**Material for the task**
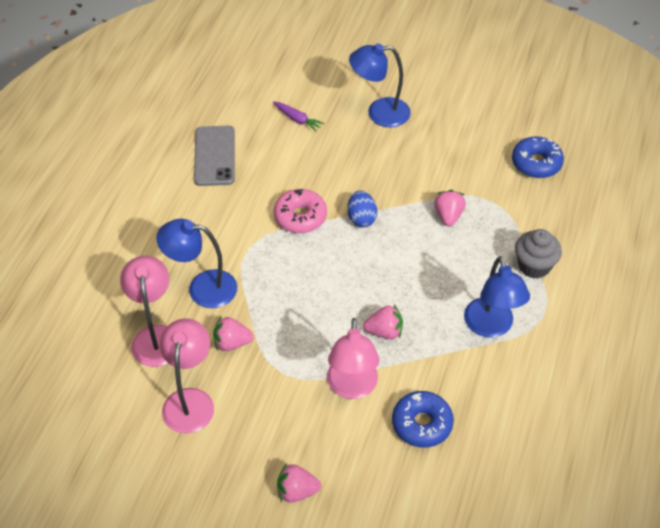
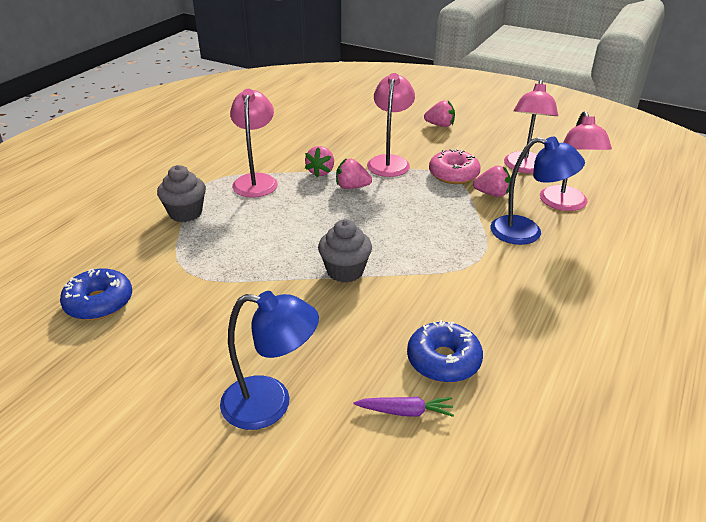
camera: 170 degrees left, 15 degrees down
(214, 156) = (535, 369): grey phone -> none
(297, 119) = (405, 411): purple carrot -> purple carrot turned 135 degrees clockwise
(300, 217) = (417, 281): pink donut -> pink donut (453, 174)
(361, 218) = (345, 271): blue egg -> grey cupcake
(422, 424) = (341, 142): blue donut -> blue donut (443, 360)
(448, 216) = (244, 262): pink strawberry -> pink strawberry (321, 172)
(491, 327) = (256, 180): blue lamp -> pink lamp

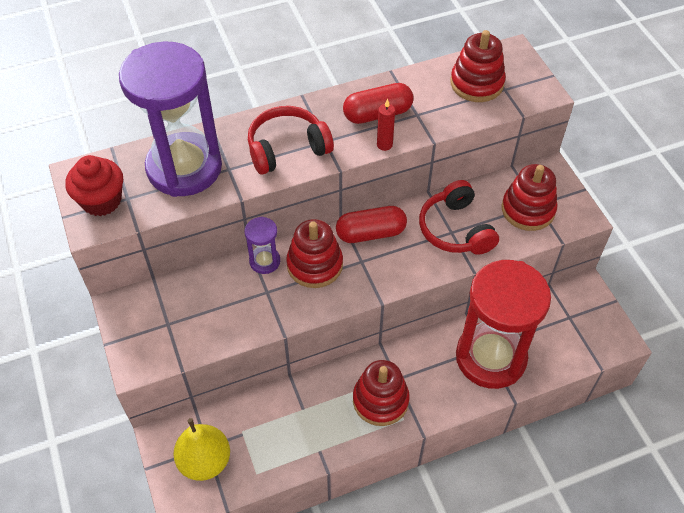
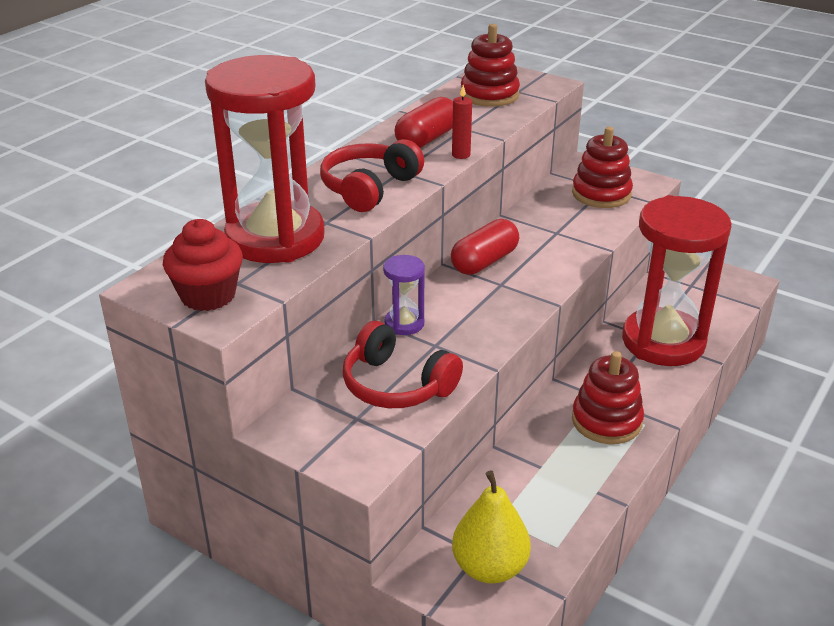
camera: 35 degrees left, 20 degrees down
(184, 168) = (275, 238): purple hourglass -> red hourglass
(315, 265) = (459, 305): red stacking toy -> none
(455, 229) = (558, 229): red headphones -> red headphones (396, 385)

**What to produce**
In the listing above, the line with "camera: 35 degrees left, 20 degrees down" starts the part to copy. Copy it through the last line exactly, with nothing else.

**Response for this exercise**
camera: 35 degrees left, 20 degrees down
(184, 168) = (275, 238): purple hourglass -> red hourglass
(315, 265) = (459, 305): red stacking toy -> none
(455, 229) = (558, 229): red headphones -> red headphones (396, 385)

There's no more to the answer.